PROBLEM DETAILS
Starting at the first line of the records below, reproduce every line up to and including the line with "(680, 286) = (582, 160): none", but leave out all pictures.

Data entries
☆ ☆ ☆ ☆

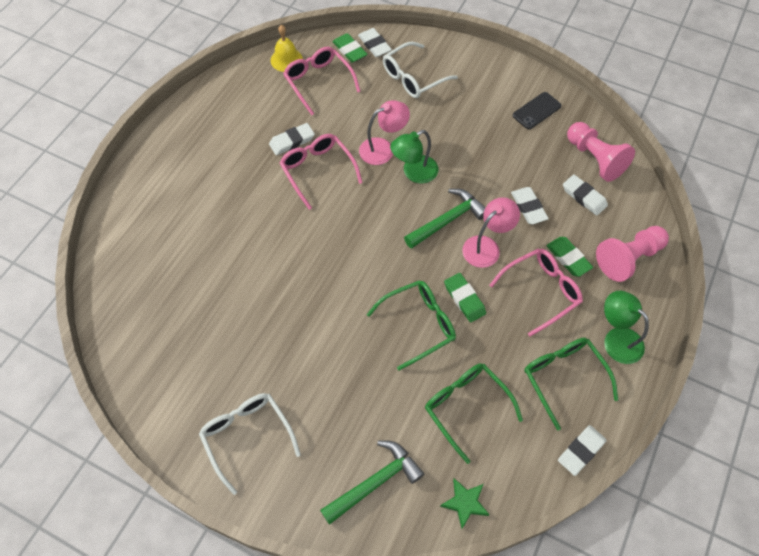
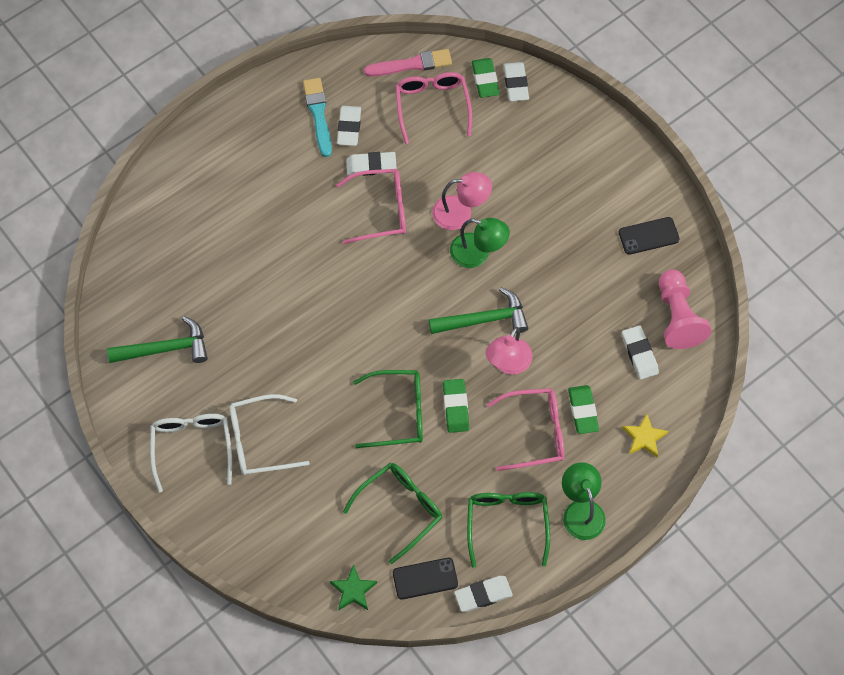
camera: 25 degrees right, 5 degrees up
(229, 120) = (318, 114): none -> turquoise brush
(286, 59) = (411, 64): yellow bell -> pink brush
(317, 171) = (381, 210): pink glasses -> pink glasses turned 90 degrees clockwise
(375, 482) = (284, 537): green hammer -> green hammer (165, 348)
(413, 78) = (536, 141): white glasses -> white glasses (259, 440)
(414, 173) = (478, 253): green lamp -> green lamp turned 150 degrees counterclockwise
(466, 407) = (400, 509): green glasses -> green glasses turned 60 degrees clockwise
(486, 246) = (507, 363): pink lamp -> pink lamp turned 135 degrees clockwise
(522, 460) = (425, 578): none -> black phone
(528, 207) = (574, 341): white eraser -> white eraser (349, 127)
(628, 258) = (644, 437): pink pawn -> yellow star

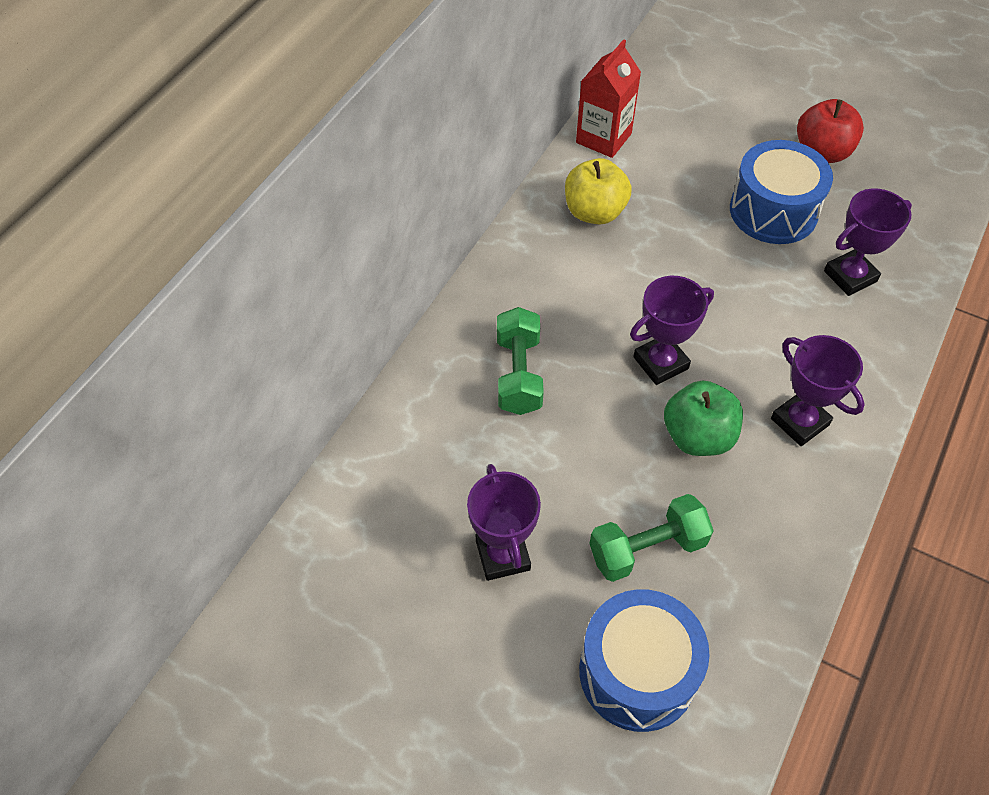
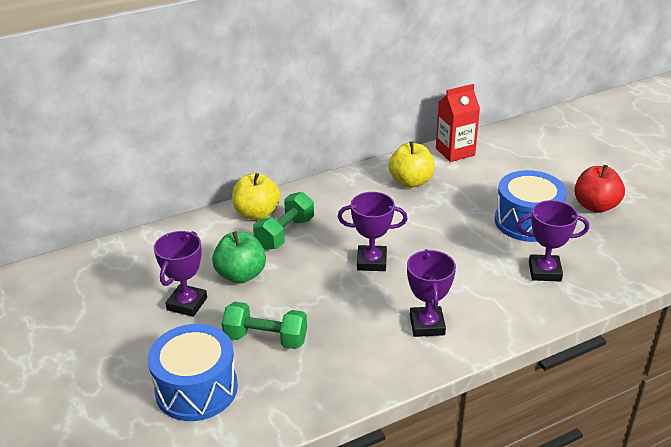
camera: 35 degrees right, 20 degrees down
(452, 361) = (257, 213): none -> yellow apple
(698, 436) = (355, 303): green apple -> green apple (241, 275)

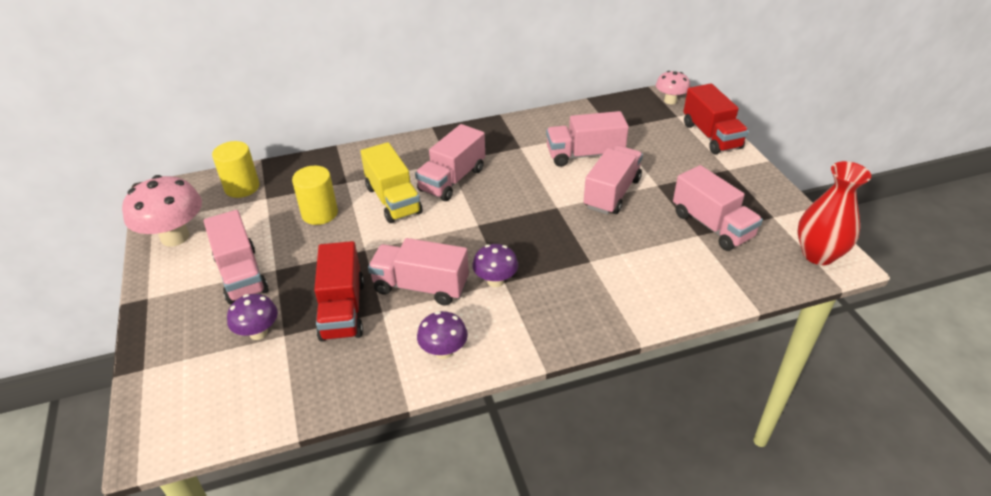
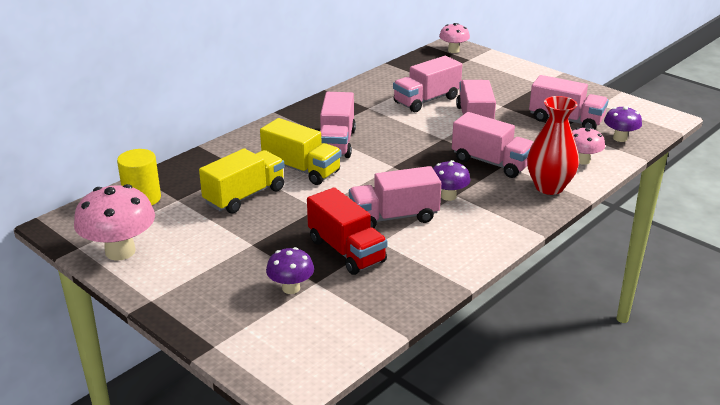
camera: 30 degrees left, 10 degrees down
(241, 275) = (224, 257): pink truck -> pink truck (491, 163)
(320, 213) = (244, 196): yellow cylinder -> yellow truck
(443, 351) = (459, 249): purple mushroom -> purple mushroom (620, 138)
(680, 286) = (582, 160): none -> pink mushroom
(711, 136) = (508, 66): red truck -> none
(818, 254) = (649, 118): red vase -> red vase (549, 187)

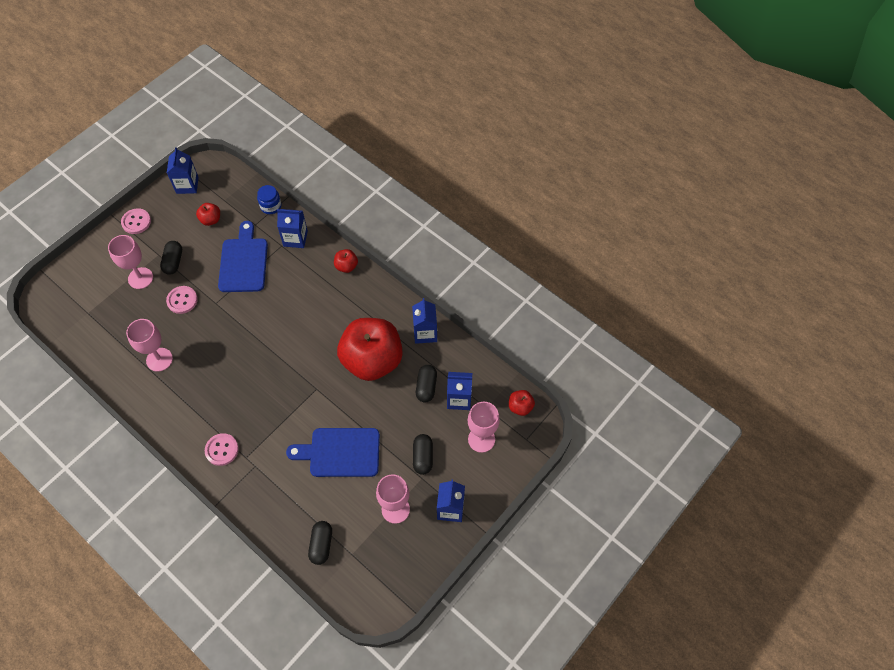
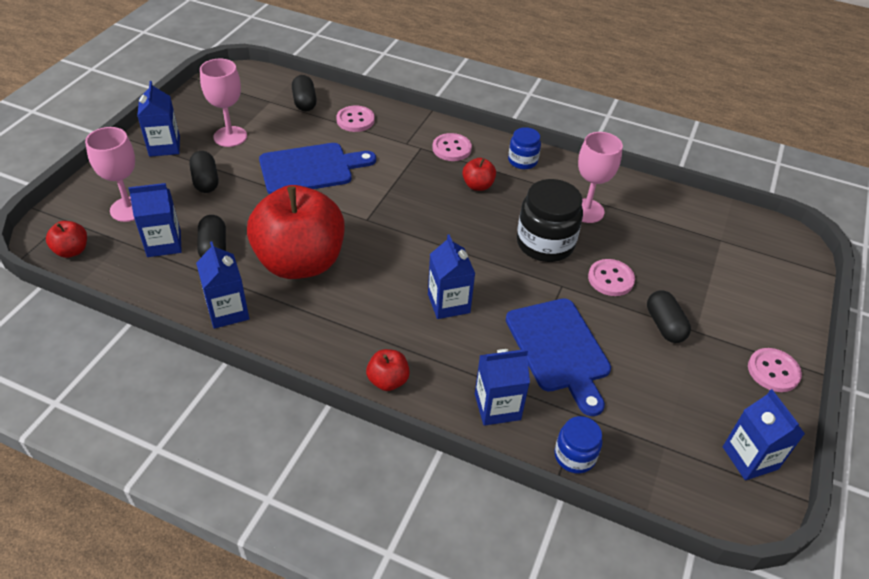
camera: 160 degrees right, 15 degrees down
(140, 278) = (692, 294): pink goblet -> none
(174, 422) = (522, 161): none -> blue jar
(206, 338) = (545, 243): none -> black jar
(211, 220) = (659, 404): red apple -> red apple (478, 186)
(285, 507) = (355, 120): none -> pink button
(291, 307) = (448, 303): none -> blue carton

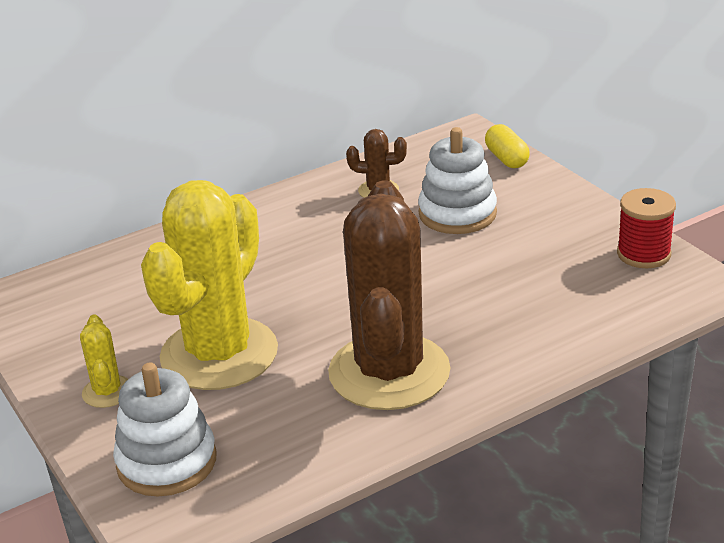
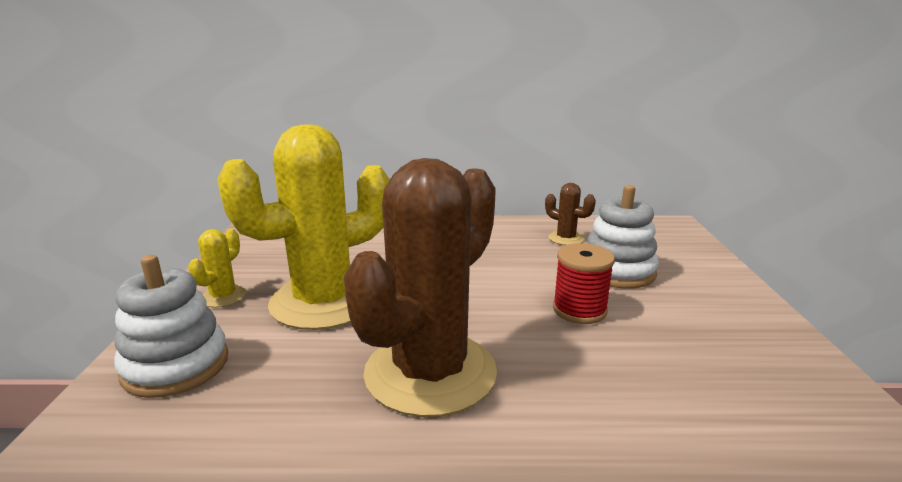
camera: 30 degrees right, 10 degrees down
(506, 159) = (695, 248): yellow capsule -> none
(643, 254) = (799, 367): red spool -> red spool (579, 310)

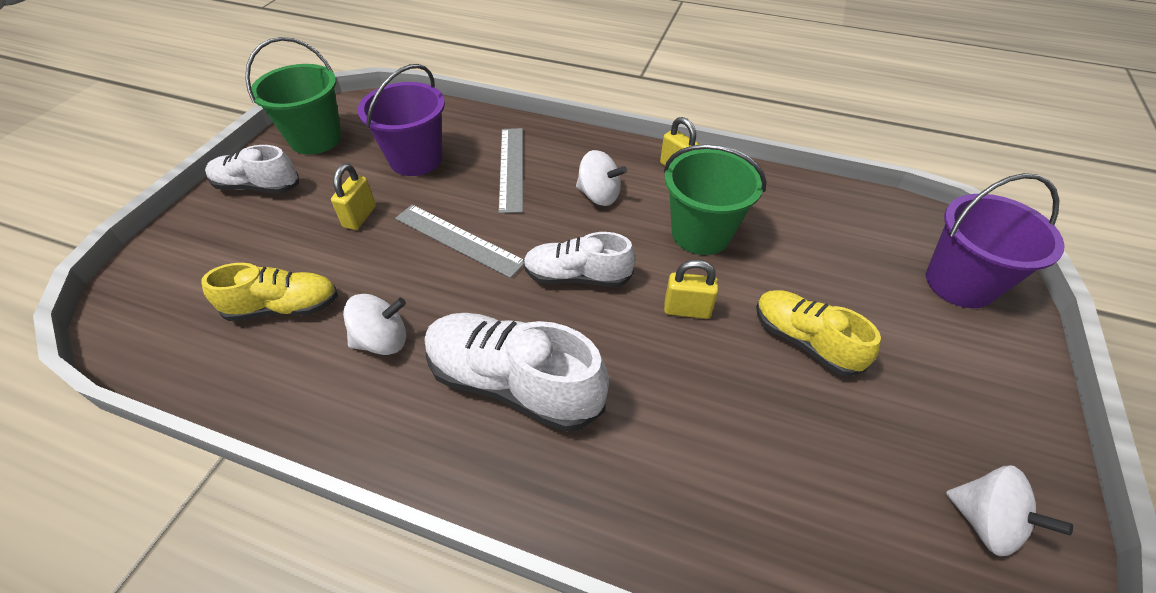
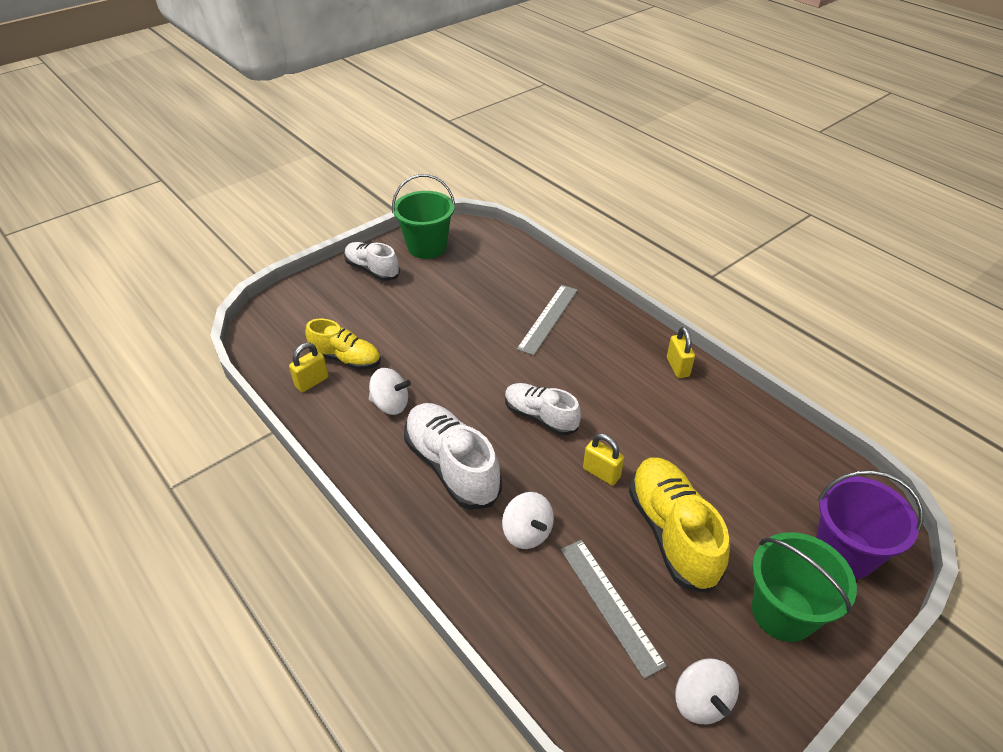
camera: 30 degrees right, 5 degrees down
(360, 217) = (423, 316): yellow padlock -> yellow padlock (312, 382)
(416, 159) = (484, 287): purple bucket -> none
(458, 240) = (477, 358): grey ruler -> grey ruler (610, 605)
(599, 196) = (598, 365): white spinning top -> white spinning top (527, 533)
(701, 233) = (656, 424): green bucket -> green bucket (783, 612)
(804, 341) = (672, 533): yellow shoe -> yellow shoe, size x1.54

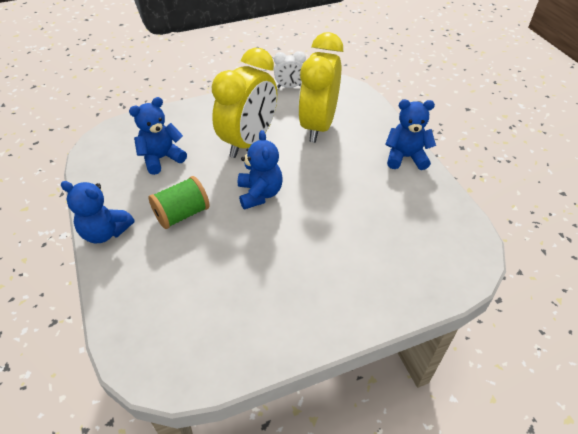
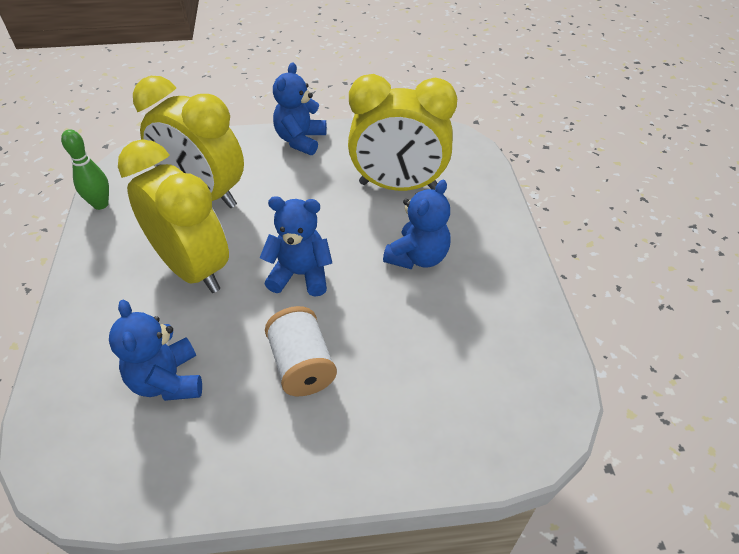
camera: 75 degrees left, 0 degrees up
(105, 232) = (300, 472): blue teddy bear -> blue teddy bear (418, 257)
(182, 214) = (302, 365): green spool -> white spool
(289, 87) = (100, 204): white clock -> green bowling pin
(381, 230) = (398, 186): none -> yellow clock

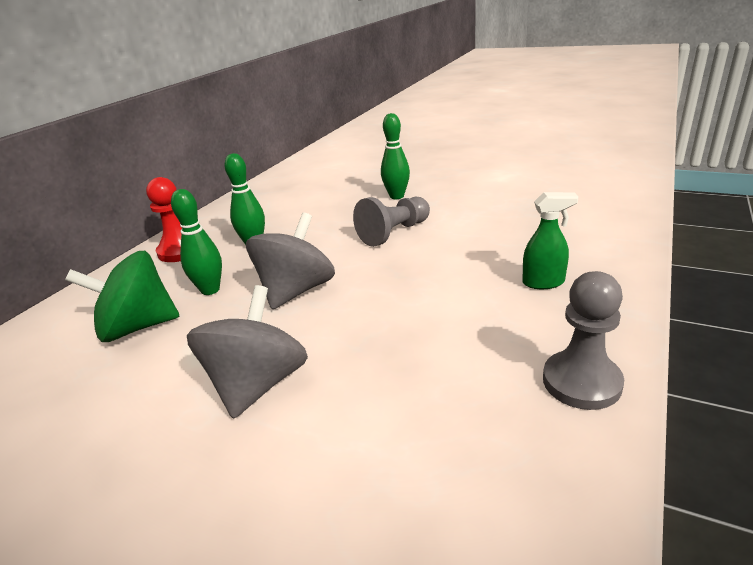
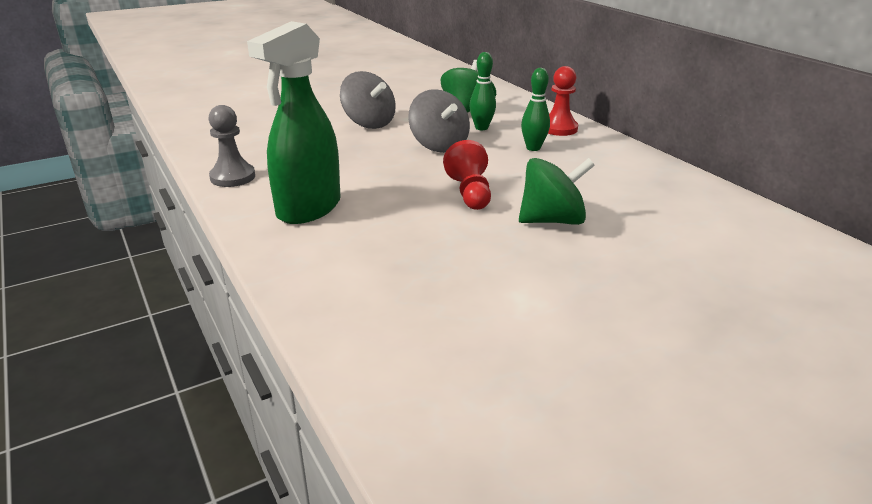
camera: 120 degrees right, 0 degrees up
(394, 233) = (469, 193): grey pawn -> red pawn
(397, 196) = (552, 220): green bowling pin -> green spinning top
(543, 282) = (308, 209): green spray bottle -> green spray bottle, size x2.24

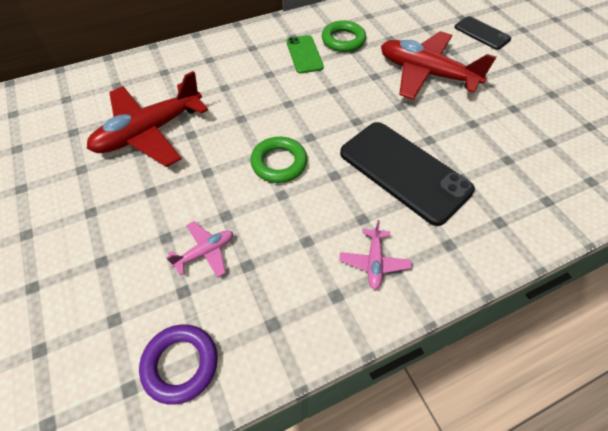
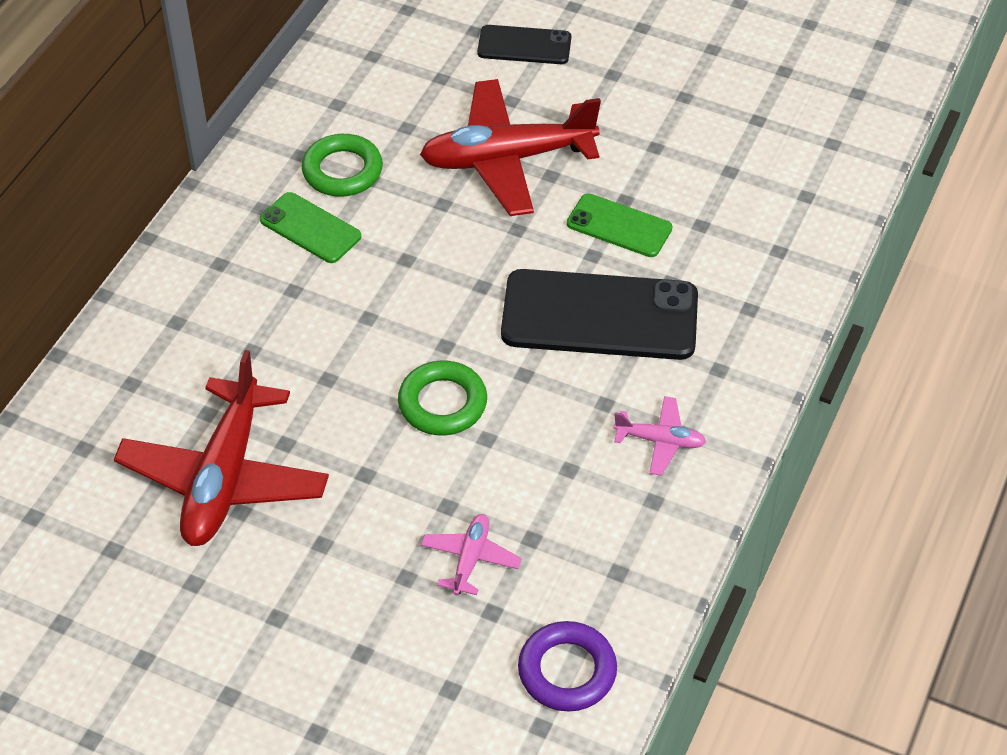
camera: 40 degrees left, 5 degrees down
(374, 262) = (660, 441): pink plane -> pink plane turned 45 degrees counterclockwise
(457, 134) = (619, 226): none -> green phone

☆ ☆ ☆ ☆

SOLUTION TO THE PROBLEM
camera: 25 degrees right, 5 degrees up
(229, 120) = (318, 114): none -> turquoise brush
(286, 59) = (411, 64): yellow bell -> pink brush
(317, 171) = (381, 210): pink glasses -> pink glasses turned 90 degrees clockwise
(375, 482) = (284, 537): green hammer -> green hammer (165, 348)
(413, 78) = (536, 141): white glasses -> white glasses (259, 440)
(414, 173) = (478, 253): green lamp -> green lamp turned 150 degrees counterclockwise
(466, 407) = (400, 509): green glasses -> green glasses turned 60 degrees clockwise
(486, 246) = (507, 363): pink lamp -> pink lamp turned 135 degrees clockwise
(522, 460) = (425, 578): none -> black phone
(528, 207) = (574, 341): white eraser -> white eraser (349, 127)
(628, 258) = (644, 437): pink pawn -> yellow star

camera: 35 degrees right, 20 degrees down
(452, 361) = (257, 213): none -> yellow apple
(698, 436) = (355, 303): green apple -> green apple (241, 275)

camera: 30 degrees left, 10 degrees down
(241, 275) = (224, 257): pink truck -> pink truck (491, 163)
(320, 213) = (244, 196): yellow cylinder -> yellow truck
(443, 351) = (459, 249): purple mushroom -> purple mushroom (620, 138)
(680, 286) = (582, 160): none -> pink mushroom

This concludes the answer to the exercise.